### Goal of the exercise:
Examine each line of the data. Copy the line if it includes the word "camera".

::::::::

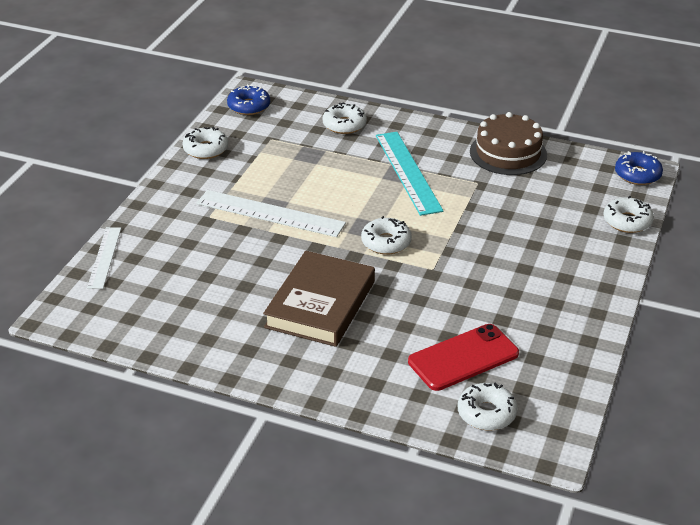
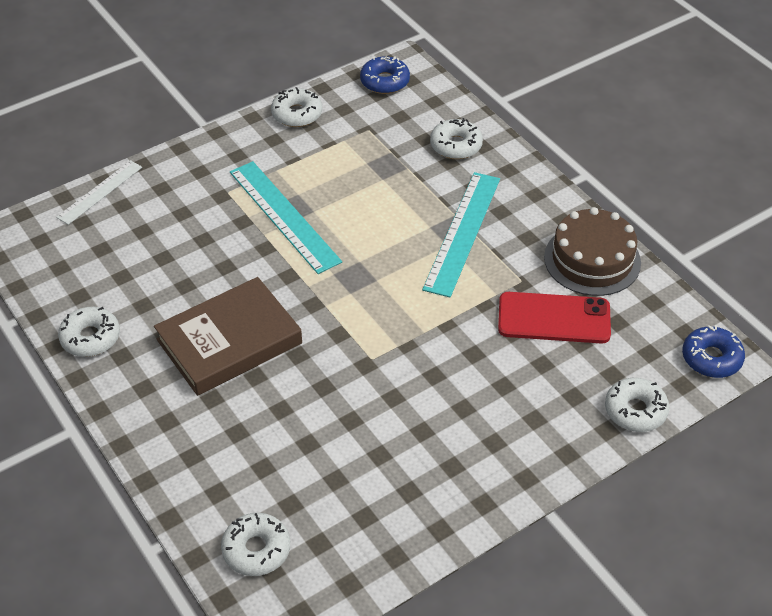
camera: 35 degrees right, 10 degrees up
white ruler [196,190,346,237] -> turquoise ruler [230,161,342,274]
white donut [361,216,412,255] -> white donut moved to [58,307,120,357]
red phone [408,324,519,391] -> red phone moved to [498,292,611,344]

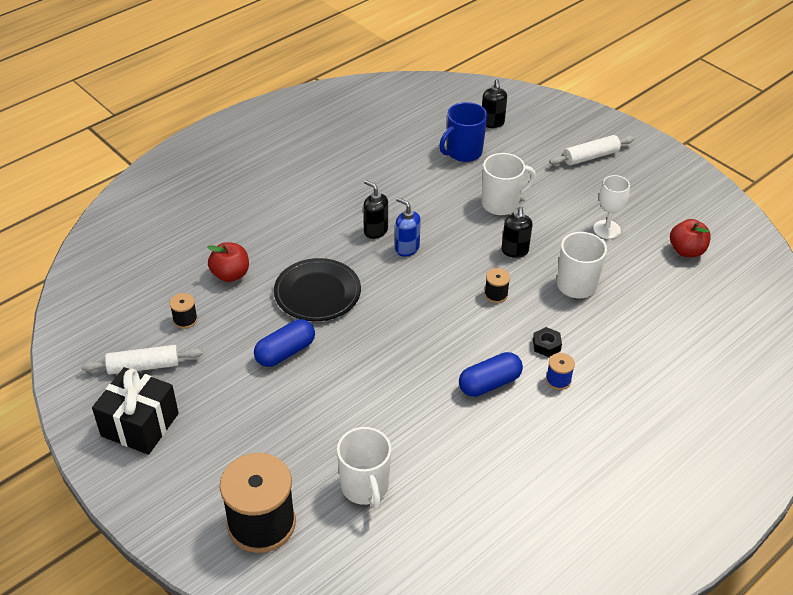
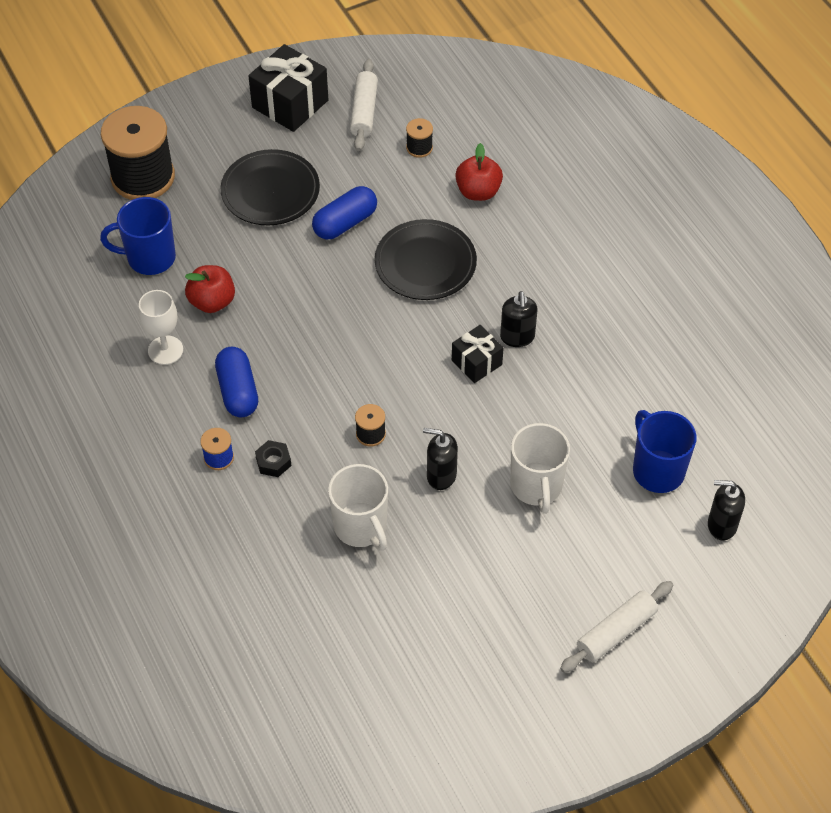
camera: 105 degrees right, 10 degrees up
blue capsule [254,319,315,367] -> blue capsule turned 75 degrees clockwise [312,186,377,240]
white mug [337,427,391,510] -> blue mug [100,197,176,275]
black soap dispenser [363,180,388,239] -> black soap dispenser turned 120 degrees clockwise [500,291,538,347]
blue soap dispenser [395,197,421,257] -> black gift [452,325,504,383]
white rolling pin [549,135,634,165] -> white rolling pin turned 60 degrees clockwise [560,581,673,673]
white goblet [593,175,630,239] -> white goblet moved to [139,290,183,365]
red apple [670,219,711,257] -> red apple moved to [185,265,235,313]
none -> black plate [221,149,320,225]

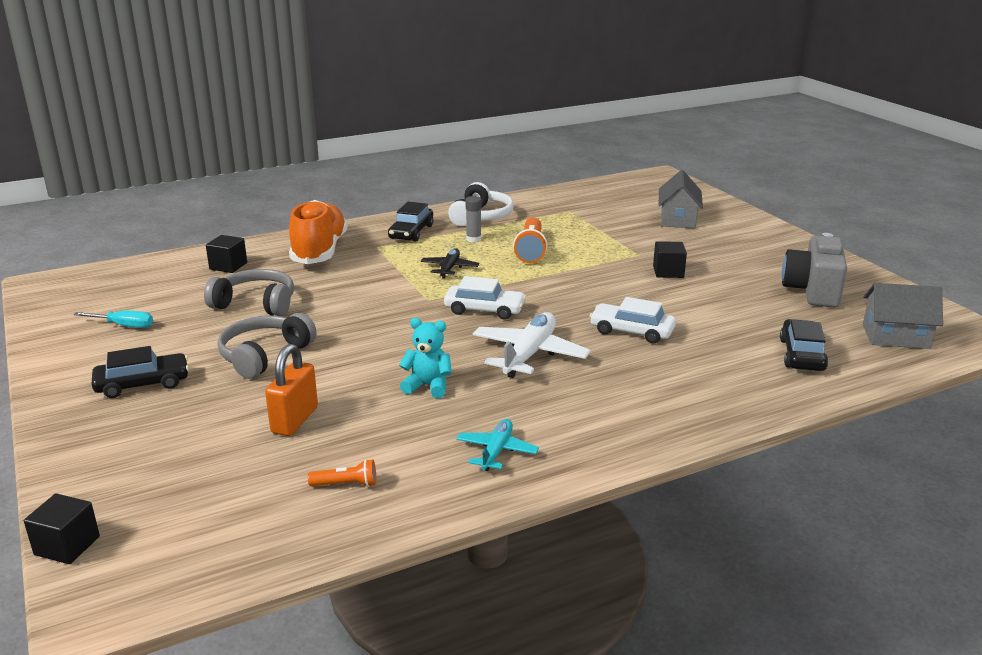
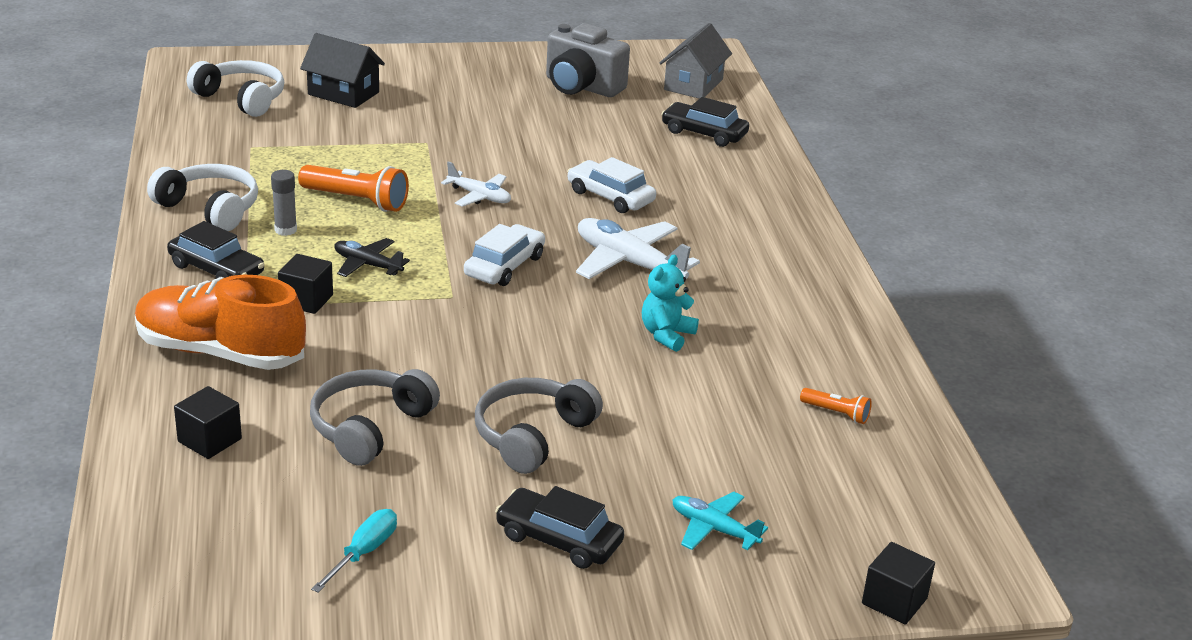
camera: 75 degrees left, 5 degrees up
black car [91,346,189,398] -> black car turned 60 degrees counterclockwise [495,486,624,569]
grey headphones [218,313,317,379] -> grey headphones turned 75 degrees clockwise [475,378,603,474]
orange padlock [265,344,318,436] -> none
orange flashlight [308,459,376,487] -> orange flashlight turned 105 degrees clockwise [800,388,872,424]
turquoise plane [456,419,539,471] -> turquoise plane moved to [672,492,768,550]
white car [589,297,676,344] -> white car turned 90 degrees clockwise [567,157,656,213]
black cube [653,241,687,278] -> black cube moved to [278,254,333,314]
grey house [659,170,703,228] -> black house [300,33,385,108]
none -> white headphones [187,60,284,117]
none -> white plane [441,161,511,207]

::::::::

### Reply:
camera: 35 degrees right, 10 degrees up
camera: 105 degrees right, 10 degrees up
camera: 75 degrees left, 5 degrees up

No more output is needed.